(PROBLEM REQUIREMENTS):
After locating the line that holds "green pear: 3 -> 4", copy that line and all that follow it word for word through the end of the data, with no pictures.

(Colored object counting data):
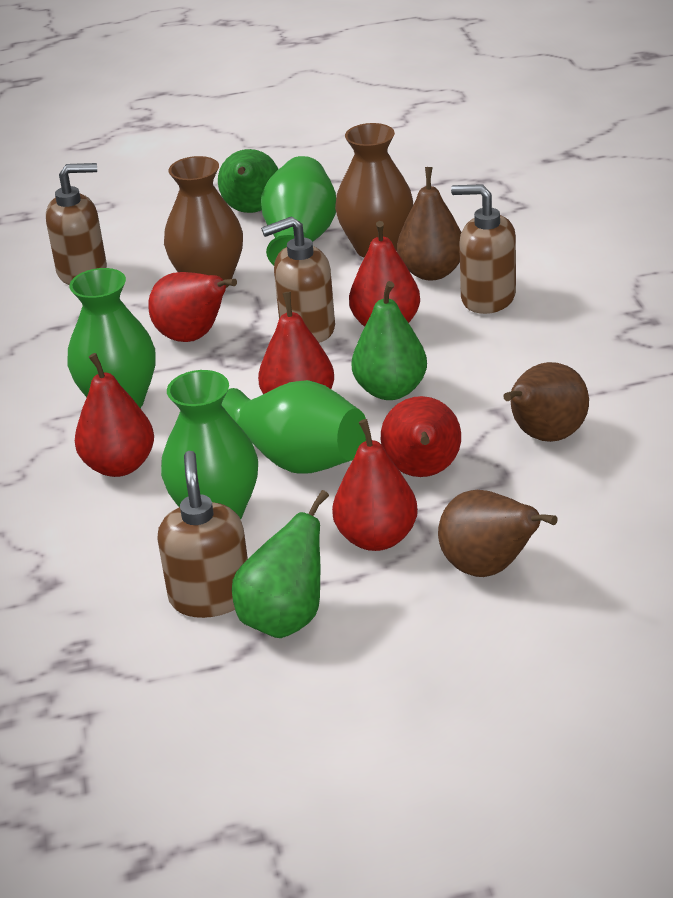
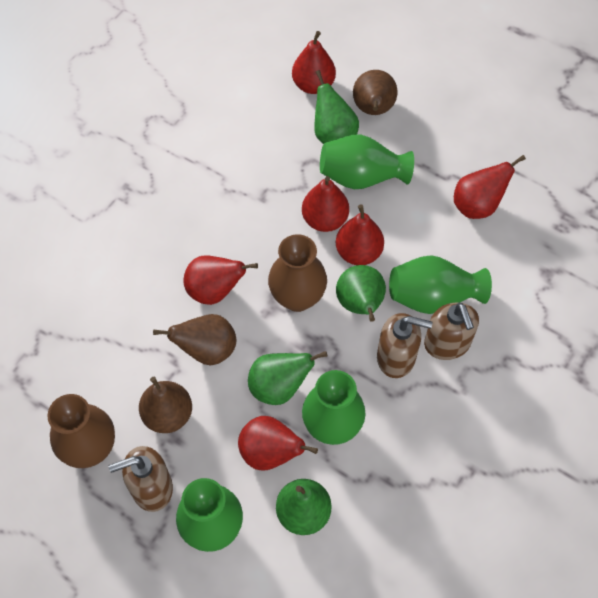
brown soap dispenser: 4 -> 3
green pear: 3 -> 4

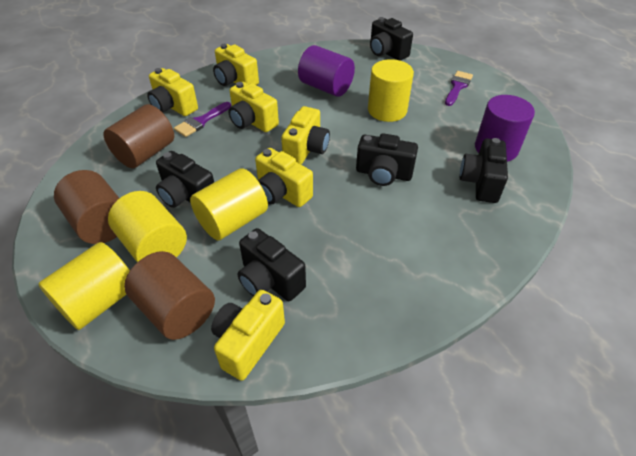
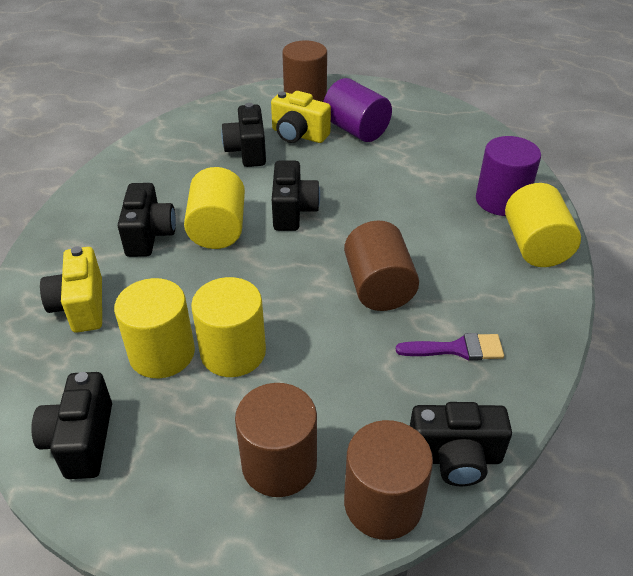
brown cylinder: 3 -> 4
purple brush: 2 -> 1
yellow camera: 6 -> 2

(SOLUTION):
green pear: 3 -> 4

brown cylinder: 3 -> 4
purple brush: 2 -> 1
yellow camera: 6 -> 2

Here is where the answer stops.